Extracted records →
***
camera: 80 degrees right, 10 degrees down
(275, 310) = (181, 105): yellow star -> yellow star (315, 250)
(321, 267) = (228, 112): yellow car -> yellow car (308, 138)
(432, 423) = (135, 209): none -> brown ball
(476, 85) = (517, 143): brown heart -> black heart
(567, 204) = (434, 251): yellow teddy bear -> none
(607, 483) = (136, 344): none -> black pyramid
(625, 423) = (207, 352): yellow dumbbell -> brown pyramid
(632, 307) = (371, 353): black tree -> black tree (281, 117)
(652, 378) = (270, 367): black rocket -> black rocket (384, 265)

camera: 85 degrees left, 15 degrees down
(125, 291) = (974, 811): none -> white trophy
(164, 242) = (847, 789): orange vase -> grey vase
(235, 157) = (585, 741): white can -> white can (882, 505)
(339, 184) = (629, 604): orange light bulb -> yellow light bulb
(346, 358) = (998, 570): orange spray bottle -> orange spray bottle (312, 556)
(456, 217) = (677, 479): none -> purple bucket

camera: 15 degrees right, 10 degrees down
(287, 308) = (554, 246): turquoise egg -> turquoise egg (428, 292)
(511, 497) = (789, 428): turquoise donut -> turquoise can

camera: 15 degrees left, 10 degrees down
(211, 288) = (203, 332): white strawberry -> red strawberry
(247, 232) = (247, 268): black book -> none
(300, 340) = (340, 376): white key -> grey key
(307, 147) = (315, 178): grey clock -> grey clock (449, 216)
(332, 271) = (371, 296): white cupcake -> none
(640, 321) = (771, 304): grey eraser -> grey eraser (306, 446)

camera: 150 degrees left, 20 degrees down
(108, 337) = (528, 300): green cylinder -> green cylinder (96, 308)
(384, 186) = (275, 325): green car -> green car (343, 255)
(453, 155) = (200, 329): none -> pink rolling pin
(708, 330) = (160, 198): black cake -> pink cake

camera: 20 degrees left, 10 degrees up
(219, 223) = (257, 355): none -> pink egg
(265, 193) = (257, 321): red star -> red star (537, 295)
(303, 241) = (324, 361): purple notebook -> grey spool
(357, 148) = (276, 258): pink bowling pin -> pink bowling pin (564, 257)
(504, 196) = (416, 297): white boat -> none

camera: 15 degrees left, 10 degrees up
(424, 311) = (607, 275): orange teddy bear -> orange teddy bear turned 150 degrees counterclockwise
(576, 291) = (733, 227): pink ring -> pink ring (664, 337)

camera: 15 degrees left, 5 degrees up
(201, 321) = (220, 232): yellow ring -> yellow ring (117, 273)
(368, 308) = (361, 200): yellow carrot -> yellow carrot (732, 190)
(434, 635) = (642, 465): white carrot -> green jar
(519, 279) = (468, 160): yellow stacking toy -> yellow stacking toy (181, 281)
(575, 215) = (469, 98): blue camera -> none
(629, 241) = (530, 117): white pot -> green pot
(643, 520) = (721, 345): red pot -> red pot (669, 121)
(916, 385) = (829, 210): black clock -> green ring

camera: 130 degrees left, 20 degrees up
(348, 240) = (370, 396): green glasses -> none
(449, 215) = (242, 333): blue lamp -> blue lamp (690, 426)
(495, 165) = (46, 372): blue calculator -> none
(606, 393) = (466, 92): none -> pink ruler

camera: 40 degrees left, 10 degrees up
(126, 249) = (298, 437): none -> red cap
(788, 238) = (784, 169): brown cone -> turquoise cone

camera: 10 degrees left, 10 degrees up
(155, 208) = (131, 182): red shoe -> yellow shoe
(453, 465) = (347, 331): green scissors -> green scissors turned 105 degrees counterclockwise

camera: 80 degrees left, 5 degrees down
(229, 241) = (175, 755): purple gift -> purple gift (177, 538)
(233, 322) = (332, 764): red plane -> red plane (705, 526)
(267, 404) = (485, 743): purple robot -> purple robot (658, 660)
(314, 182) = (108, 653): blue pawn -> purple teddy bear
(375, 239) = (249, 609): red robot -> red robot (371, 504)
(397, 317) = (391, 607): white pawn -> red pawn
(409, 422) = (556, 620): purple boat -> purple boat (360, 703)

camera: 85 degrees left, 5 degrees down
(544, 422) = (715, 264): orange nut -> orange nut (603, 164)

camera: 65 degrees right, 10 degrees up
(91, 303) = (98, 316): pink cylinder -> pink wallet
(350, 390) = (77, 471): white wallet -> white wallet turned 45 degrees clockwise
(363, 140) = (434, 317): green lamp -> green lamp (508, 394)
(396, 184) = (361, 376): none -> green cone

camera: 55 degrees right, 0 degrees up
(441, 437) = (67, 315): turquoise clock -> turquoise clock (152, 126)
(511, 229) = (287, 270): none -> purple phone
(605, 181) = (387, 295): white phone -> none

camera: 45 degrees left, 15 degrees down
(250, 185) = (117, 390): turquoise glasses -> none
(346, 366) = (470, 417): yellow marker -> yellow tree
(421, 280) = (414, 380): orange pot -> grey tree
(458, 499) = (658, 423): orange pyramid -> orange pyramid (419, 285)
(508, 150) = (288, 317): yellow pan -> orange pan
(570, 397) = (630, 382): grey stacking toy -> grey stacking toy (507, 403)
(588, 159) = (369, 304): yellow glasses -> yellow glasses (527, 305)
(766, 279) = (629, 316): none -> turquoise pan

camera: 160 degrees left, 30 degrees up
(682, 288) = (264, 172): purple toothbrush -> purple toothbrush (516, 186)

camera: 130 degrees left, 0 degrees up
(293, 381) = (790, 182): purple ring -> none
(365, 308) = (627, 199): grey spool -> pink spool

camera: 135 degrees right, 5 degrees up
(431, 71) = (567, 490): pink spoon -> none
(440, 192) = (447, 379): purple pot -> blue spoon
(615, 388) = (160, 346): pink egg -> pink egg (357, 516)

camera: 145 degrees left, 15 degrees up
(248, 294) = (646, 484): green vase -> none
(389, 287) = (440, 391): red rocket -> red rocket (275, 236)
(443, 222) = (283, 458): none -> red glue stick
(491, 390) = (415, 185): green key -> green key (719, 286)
***
Exercise goal →
Each entry above needs to be retyped exactly.

Solution to the problem →
camera: 80 degrees right, 10 degrees down
(275, 310) = (181, 105): yellow star -> yellow star (315, 250)
(321, 267) = (228, 112): yellow car -> yellow car (308, 138)
(432, 423) = (135, 209): none -> brown ball
(476, 85) = (517, 143): brown heart -> black heart
(567, 204) = (434, 251): yellow teddy bear -> none
(607, 483) = (136, 344): none -> black pyramid
(625, 423) = (207, 352): yellow dumbbell -> brown pyramid
(632, 307) = (371, 353): black tree -> black tree (281, 117)
(652, 378) = (270, 367): black rocket -> black rocket (384, 265)

camera: 85 degrees left, 15 degrees down
(125, 291) = (974, 811): none -> white trophy
(164, 242) = (847, 789): orange vase -> grey vase
(235, 157) = (585, 741): white can -> white can (882, 505)
(339, 184) = (629, 604): orange light bulb -> yellow light bulb
(346, 358) = (998, 570): orange spray bottle -> orange spray bottle (312, 556)
(456, 217) = (677, 479): none -> purple bucket

camera: 15 degrees right, 10 degrees down
(287, 308) = (554, 246): turquoise egg -> turquoise egg (428, 292)
(511, 497) = (789, 428): turquoise donut -> turquoise can

camera: 15 degrees left, 10 degrees down
(211, 288) = (203, 332): white strawberry -> red strawberry
(247, 232) = (247, 268): black book -> none
(300, 340) = (340, 376): white key -> grey key
(307, 147) = (315, 178): grey clock -> grey clock (449, 216)
(332, 271) = (371, 296): white cupcake -> none
(640, 321) = (771, 304): grey eraser -> grey eraser (306, 446)

camera: 150 degrees left, 20 degrees down
(108, 337) = (528, 300): green cylinder -> green cylinder (96, 308)
(384, 186) = (275, 325): green car -> green car (343, 255)
(453, 155) = (200, 329): none -> pink rolling pin
(708, 330) = (160, 198): black cake -> pink cake

camera: 20 degrees left, 10 degrees up
(219, 223) = (257, 355): none -> pink egg
(265, 193) = (257, 321): red star -> red star (537, 295)
(303, 241) = (324, 361): purple notebook -> grey spool
(357, 148) = (276, 258): pink bowling pin -> pink bowling pin (564, 257)
(504, 196) = (416, 297): white boat -> none

camera: 15 degrees left, 10 degrees up
(424, 311) = (607, 275): orange teddy bear -> orange teddy bear turned 150 degrees counterclockwise
(576, 291) = (733, 227): pink ring -> pink ring (664, 337)

camera: 15 degrees left, 5 degrees up
(201, 321) = (220, 232): yellow ring -> yellow ring (117, 273)
(368, 308) = (361, 200): yellow carrot -> yellow carrot (732, 190)
(434, 635) = (642, 465): white carrot -> green jar
(519, 279) = (468, 160): yellow stacking toy -> yellow stacking toy (181, 281)
(575, 215) = (469, 98): blue camera -> none
(629, 241) = (530, 117): white pot -> green pot
(643, 520) = (721, 345): red pot -> red pot (669, 121)
(916, 385) = (829, 210): black clock -> green ring

camera: 130 degrees left, 20 degrees up
(348, 240) = (370, 396): green glasses -> none
(449, 215) = (242, 333): blue lamp -> blue lamp (690, 426)
(495, 165) = (46, 372): blue calculator -> none
(606, 393) = (466, 92): none -> pink ruler

camera: 40 degrees left, 10 degrees up
(126, 249) = (298, 437): none -> red cap
(788, 238) = (784, 169): brown cone -> turquoise cone

camera: 10 degrees left, 10 degrees up
(155, 208) = (131, 182): red shoe -> yellow shoe
(453, 465) = (347, 331): green scissors -> green scissors turned 105 degrees counterclockwise

camera: 80 degrees left, 5 degrees down
(229, 241) = (175, 755): purple gift -> purple gift (177, 538)
(233, 322) = (332, 764): red plane -> red plane (705, 526)
(267, 404) = (485, 743): purple robot -> purple robot (658, 660)
(314, 182) = (108, 653): blue pawn -> purple teddy bear
(375, 239) = (249, 609): red robot -> red robot (371, 504)
(397, 317) = (391, 607): white pawn -> red pawn
(409, 422) = (556, 620): purple boat -> purple boat (360, 703)

camera: 85 degrees left, 5 degrees down
(544, 422) = (715, 264): orange nut -> orange nut (603, 164)

camera: 65 degrees right, 10 degrees up
(91, 303) = (98, 316): pink cylinder -> pink wallet
(350, 390) = (77, 471): white wallet -> white wallet turned 45 degrees clockwise
(363, 140) = (434, 317): green lamp -> green lamp (508, 394)
(396, 184) = (361, 376): none -> green cone

camera: 55 degrees right, 0 degrees up
(441, 437) = (67, 315): turquoise clock -> turquoise clock (152, 126)
(511, 229) = (287, 270): none -> purple phone
(605, 181) = (387, 295): white phone -> none

camera: 45 degrees left, 15 degrees down
(250, 185) = (117, 390): turquoise glasses -> none
(346, 366) = (470, 417): yellow marker -> yellow tree
(421, 280) = (414, 380): orange pot -> grey tree
(458, 499) = (658, 423): orange pyramid -> orange pyramid (419, 285)
(508, 150) = (288, 317): yellow pan -> orange pan
(570, 397) = (630, 382): grey stacking toy -> grey stacking toy (507, 403)
(588, 159) = (369, 304): yellow glasses -> yellow glasses (527, 305)
(766, 279) = (629, 316): none -> turquoise pan

camera: 160 degrees left, 30 degrees up
(682, 288) = (264, 172): purple toothbrush -> purple toothbrush (516, 186)

camera: 130 degrees left, 0 degrees up
(293, 381) = (790, 182): purple ring -> none
(365, 308) = (627, 199): grey spool -> pink spool

camera: 135 degrees right, 5 degrees up
(431, 71) = (567, 490): pink spoon -> none
(440, 192) = (447, 379): purple pot -> blue spoon
(615, 388) = (160, 346): pink egg -> pink egg (357, 516)

camera: 145 degrees left, 15 degrees up
(248, 294) = (646, 484): green vase -> none
(389, 287) = (440, 391): red rocket -> red rocket (275, 236)
(443, 222) = (283, 458): none -> red glue stick
(491, 390) = (415, 185): green key -> green key (719, 286)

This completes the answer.